* **EXERCISE PROMPT**:
Copy word for word the lines in the records below, starting at the line with "T1: NPN BD139" and ending at the line with "BT1: 3.7V (plus". Skip the pictures.
DATA EXTRACTS Block Start
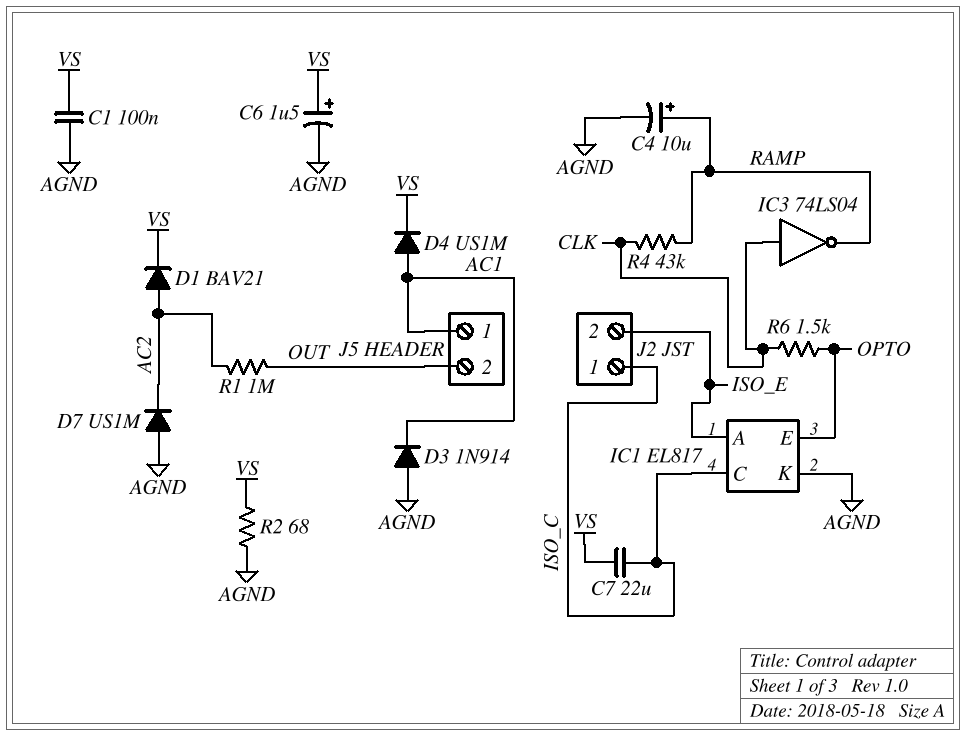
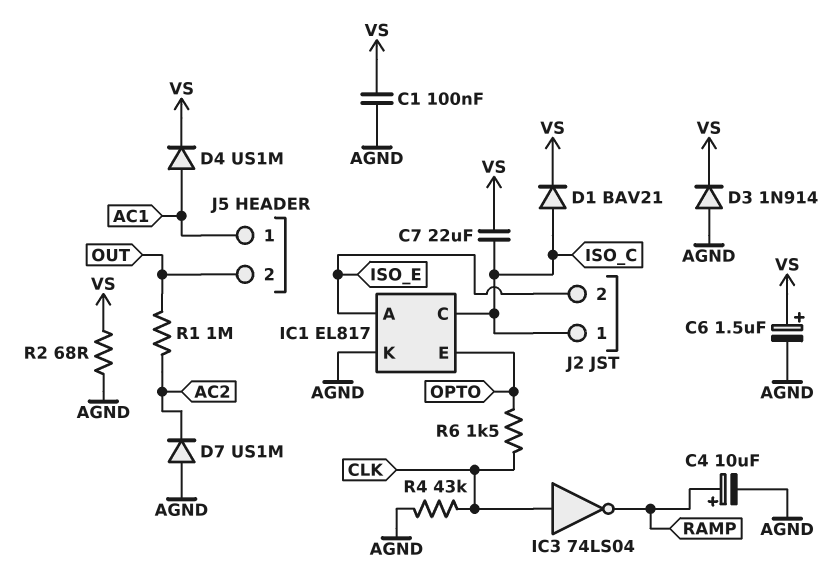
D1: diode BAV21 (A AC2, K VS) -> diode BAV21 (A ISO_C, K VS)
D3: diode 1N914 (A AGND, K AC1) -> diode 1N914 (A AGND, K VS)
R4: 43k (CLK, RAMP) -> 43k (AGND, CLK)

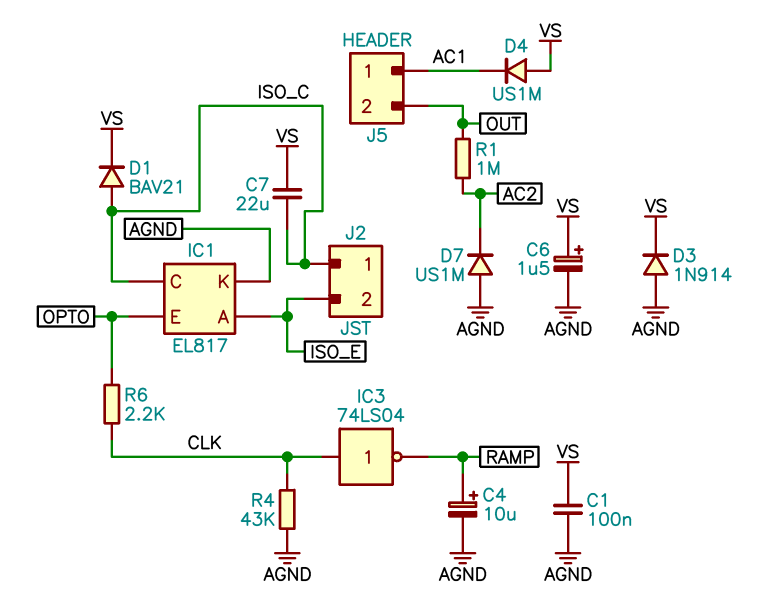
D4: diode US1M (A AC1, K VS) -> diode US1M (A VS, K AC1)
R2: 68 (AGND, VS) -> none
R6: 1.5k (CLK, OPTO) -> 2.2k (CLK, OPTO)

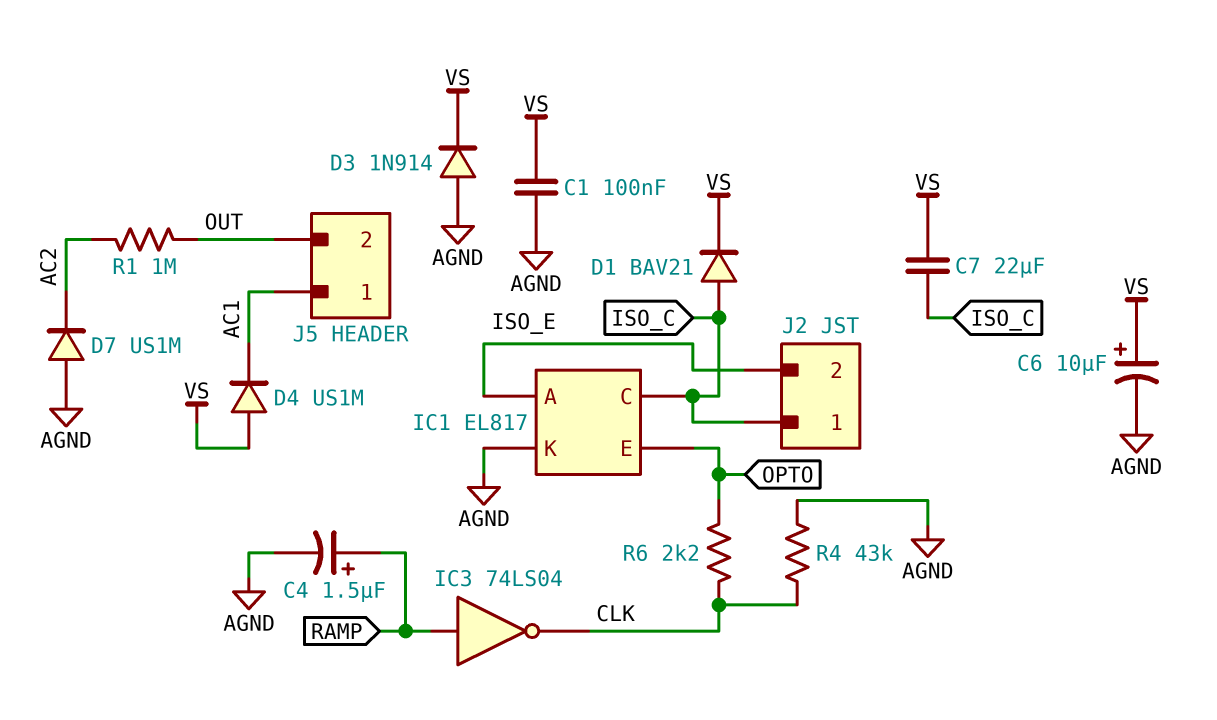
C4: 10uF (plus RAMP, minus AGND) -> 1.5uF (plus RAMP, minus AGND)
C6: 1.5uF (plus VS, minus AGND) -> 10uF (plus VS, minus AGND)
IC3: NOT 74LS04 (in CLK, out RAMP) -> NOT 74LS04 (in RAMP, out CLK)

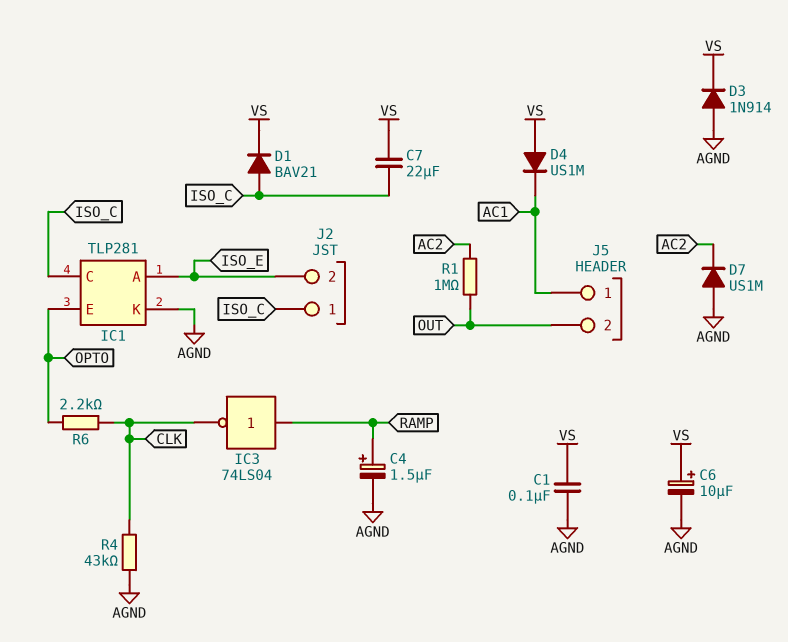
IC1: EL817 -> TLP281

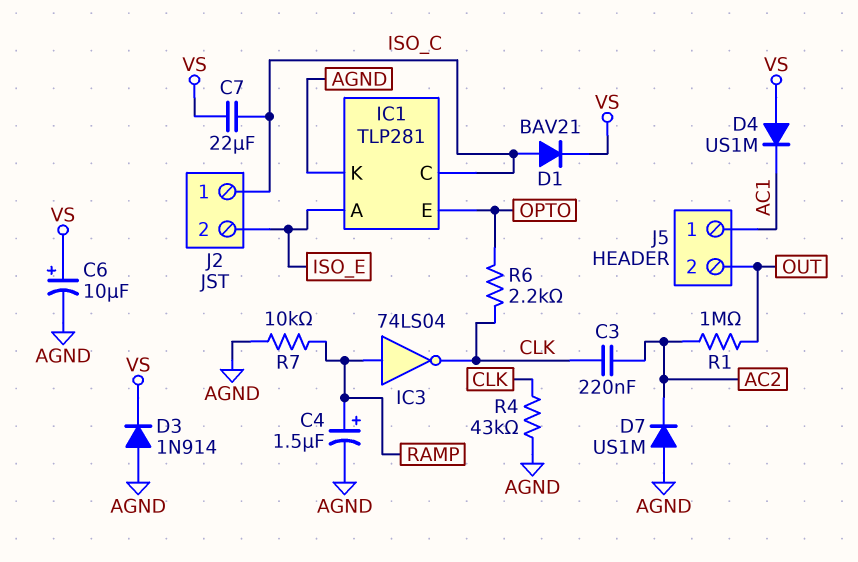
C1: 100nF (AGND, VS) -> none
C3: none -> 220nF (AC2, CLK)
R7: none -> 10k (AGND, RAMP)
DATA EXTRACTS Block End
DATA EXTRACTS Block Start
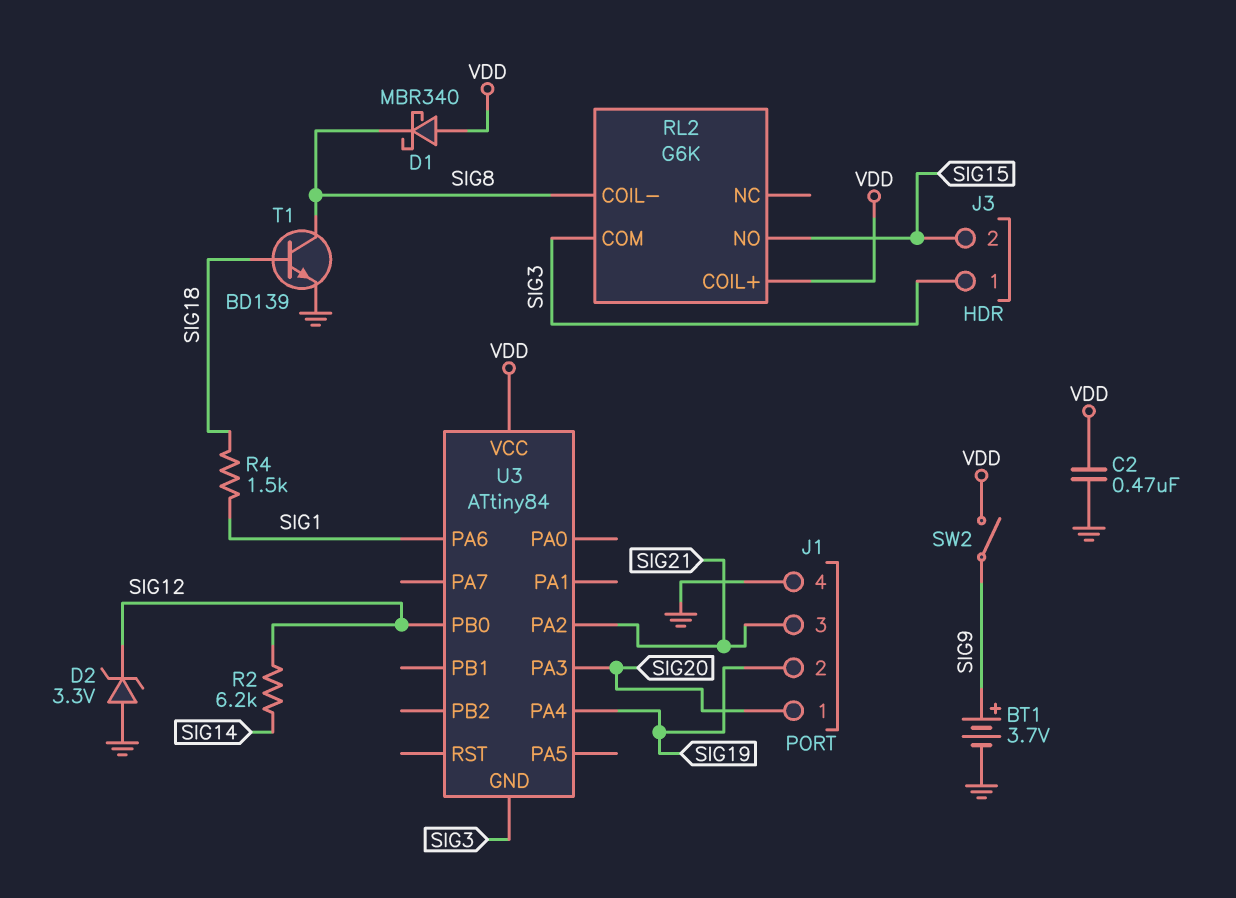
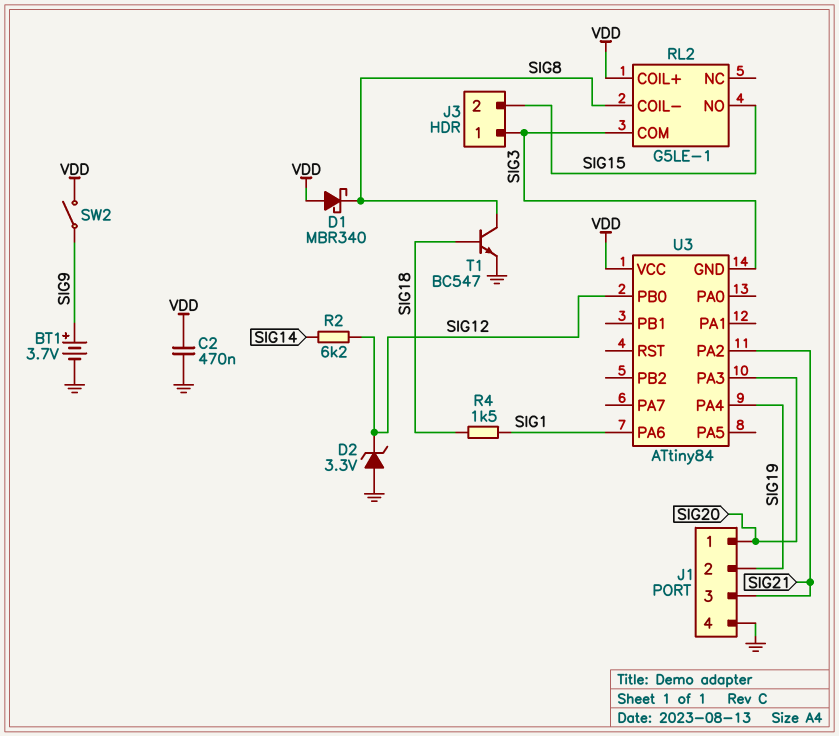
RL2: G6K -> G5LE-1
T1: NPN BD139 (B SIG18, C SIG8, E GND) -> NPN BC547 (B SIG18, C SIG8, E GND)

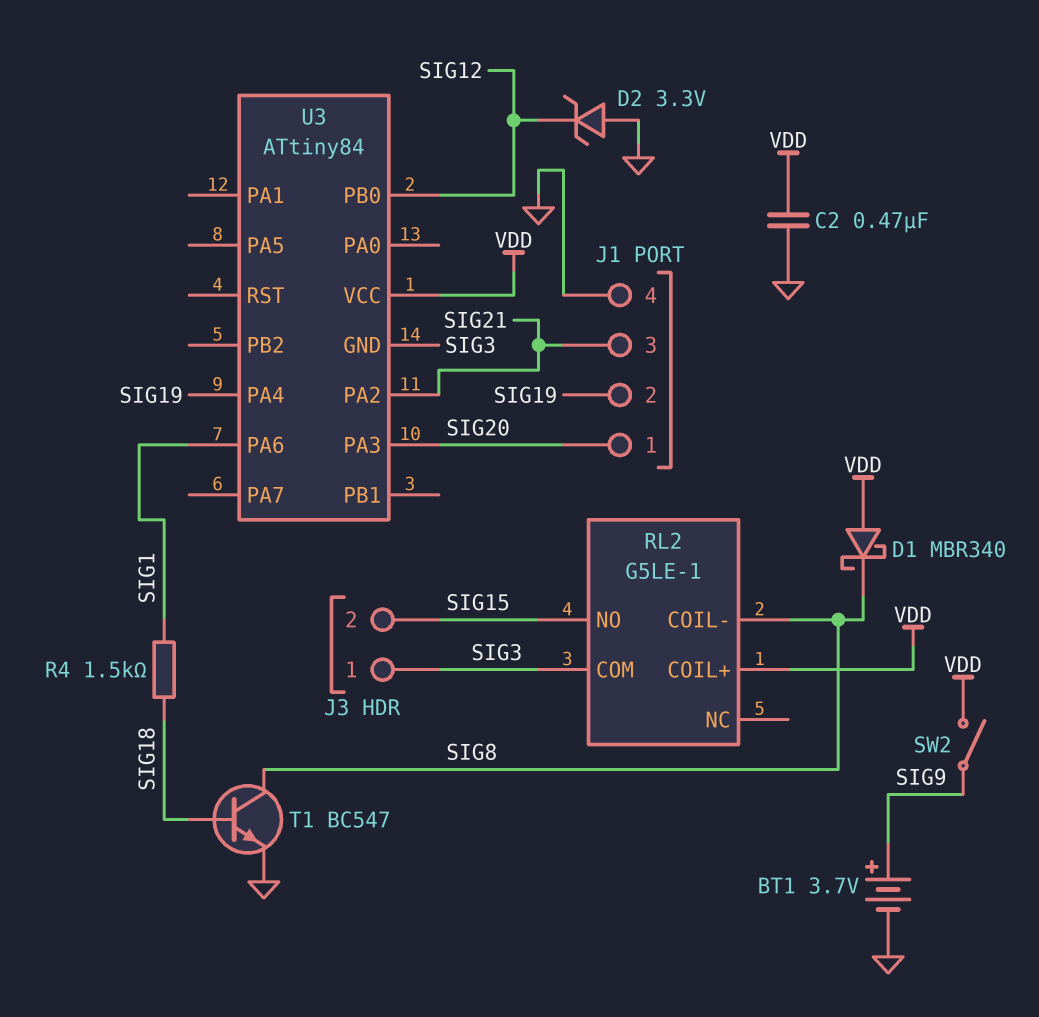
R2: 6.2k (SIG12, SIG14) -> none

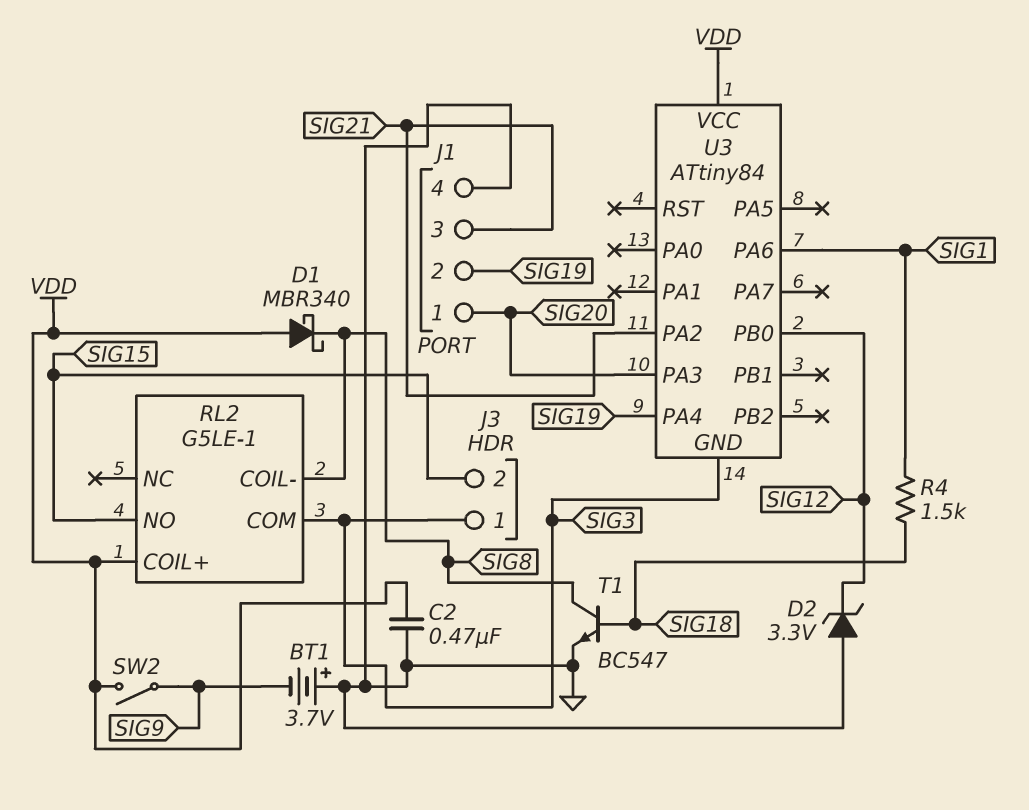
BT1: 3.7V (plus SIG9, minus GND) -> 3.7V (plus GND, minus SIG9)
DATA EXTRACTS Block End
* **WRITTEN REPLY**:
T1: NPN BD139 (B SIG18, C SIG8, E GND) -> NPN BC547 (B SIG18, C SIG8, E GND)

R2: 6.2k (SIG12, SIG14) -> none

BT1: 3.7V (plus SIG9, minus GND) -> 3.7V (plus GND, minus SIG9)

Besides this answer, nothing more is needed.